__Zu erledigende Aufgabe__. In welchen Zeilen der Auflistung unten steht das Wort „with“? Finde sie und schreib jede davon vollständig ab.

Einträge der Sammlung
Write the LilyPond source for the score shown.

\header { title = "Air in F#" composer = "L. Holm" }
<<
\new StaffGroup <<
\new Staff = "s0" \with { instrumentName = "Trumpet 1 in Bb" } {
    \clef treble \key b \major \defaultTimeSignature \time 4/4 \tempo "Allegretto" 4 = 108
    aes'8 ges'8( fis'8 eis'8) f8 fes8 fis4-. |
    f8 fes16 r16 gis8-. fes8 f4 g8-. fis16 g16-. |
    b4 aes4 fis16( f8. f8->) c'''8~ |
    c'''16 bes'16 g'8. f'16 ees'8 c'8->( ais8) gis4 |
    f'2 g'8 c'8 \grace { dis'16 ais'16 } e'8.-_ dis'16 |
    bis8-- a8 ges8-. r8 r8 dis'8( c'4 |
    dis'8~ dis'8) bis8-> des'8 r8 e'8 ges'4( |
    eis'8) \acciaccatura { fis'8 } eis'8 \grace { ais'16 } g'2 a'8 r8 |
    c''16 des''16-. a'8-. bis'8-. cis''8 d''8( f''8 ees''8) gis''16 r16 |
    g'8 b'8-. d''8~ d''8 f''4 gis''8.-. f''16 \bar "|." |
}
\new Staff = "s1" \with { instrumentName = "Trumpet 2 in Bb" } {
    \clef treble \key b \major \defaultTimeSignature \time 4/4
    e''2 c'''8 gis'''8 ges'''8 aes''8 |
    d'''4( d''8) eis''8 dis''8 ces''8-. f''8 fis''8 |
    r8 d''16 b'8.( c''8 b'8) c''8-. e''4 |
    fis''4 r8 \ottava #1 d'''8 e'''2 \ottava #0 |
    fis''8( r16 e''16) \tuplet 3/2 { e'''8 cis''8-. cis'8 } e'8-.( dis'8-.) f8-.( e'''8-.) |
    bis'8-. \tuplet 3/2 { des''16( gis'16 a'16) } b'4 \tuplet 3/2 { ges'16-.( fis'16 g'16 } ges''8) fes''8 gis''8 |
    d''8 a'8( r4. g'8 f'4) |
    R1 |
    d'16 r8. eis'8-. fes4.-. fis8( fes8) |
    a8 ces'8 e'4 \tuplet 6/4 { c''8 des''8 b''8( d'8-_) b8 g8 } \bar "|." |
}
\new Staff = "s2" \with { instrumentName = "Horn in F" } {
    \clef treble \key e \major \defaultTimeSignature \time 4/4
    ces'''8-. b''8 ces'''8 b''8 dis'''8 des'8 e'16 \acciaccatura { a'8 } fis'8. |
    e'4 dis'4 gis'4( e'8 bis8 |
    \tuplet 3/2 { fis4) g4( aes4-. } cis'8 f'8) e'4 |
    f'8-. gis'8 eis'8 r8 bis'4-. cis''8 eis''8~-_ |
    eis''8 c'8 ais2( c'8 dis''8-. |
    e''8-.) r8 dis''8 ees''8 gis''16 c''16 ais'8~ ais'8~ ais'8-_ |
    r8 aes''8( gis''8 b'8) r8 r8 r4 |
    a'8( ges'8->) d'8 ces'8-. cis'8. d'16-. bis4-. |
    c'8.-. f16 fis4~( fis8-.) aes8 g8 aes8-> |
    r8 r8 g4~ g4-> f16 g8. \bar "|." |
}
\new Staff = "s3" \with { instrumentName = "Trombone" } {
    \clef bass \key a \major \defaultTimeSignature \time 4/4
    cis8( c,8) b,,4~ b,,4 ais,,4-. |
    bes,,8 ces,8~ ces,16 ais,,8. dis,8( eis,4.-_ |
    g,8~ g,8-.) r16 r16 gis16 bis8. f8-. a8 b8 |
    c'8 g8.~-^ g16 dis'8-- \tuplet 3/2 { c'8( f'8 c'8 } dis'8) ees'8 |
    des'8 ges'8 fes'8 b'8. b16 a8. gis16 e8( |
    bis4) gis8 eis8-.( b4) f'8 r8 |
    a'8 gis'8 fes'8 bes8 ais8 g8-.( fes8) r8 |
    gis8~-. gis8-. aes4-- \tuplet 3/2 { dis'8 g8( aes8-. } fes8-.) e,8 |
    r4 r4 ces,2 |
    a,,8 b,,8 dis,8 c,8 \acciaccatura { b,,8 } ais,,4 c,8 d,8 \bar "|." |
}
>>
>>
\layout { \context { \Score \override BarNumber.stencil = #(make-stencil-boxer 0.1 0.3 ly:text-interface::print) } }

__Endergebnis__.
\new Staff = "s0" \with { instrumentName = "Trumpet 1 in Bb" } {
\new Staff = "s1" \with { instrumentName = "Trumpet 2 in Bb" } {
\new Staff = "s2" \with { instrumentName = "Horn in F" } {
\new Staff = "s3" \with { instrumentName = "Trombone" } {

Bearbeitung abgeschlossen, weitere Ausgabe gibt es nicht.